─── EXTRACTED DATA ───

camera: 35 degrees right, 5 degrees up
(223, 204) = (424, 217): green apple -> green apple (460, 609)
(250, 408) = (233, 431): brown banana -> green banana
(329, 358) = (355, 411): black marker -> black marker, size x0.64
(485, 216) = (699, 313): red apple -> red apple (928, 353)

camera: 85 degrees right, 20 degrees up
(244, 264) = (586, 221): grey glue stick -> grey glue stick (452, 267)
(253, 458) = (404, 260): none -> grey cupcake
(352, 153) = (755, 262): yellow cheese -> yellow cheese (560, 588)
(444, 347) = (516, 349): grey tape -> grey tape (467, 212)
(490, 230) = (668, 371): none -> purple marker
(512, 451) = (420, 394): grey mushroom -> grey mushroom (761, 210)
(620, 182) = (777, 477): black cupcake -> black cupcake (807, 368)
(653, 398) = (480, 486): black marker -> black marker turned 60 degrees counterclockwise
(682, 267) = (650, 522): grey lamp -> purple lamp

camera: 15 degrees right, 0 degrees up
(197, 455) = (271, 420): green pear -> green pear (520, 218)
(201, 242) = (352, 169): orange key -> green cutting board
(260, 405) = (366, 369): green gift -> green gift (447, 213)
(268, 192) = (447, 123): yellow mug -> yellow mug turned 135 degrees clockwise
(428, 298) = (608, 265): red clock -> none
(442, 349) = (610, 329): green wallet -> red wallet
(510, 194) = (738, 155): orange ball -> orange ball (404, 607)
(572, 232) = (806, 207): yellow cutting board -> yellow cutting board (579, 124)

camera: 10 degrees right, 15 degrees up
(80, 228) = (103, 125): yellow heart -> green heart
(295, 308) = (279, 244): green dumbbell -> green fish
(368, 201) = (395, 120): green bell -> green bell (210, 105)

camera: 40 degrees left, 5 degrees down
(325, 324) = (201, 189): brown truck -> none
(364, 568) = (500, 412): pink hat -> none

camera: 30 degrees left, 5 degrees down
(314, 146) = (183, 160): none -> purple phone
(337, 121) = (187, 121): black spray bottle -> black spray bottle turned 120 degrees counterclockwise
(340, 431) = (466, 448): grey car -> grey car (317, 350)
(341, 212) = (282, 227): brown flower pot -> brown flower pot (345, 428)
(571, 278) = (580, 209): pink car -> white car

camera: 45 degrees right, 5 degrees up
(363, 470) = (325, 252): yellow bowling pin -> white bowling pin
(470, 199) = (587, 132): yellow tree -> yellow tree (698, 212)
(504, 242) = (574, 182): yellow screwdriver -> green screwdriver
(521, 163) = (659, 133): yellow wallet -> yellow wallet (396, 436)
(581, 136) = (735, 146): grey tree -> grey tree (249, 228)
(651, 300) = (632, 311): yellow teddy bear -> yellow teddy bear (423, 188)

───

TASK INSTRUCTIONS:
In the listing above, transcribe exactly everything from the line containing "(352, 153) = (755, 262): yellow" down to the line containing "(201, 242) = (352, 169): orange", including both and nothing more.

REPLY:
(352, 153) = (755, 262): yellow cheese -> yellow cheese (560, 588)
(444, 347) = (516, 349): grey tape -> grey tape (467, 212)
(490, 230) = (668, 371): none -> purple marker
(512, 451) = (420, 394): grey mushroom -> grey mushroom (761, 210)
(620, 182) = (777, 477): black cupcake -> black cupcake (807, 368)
(653, 398) = (480, 486): black marker -> black marker turned 60 degrees counterclockwise
(682, 267) = (650, 522): grey lamp -> purple lamp

camera: 15 degrees right, 0 degrees up
(197, 455) = (271, 420): green pear -> green pear (520, 218)
(201, 242) = (352, 169): orange key -> green cutting board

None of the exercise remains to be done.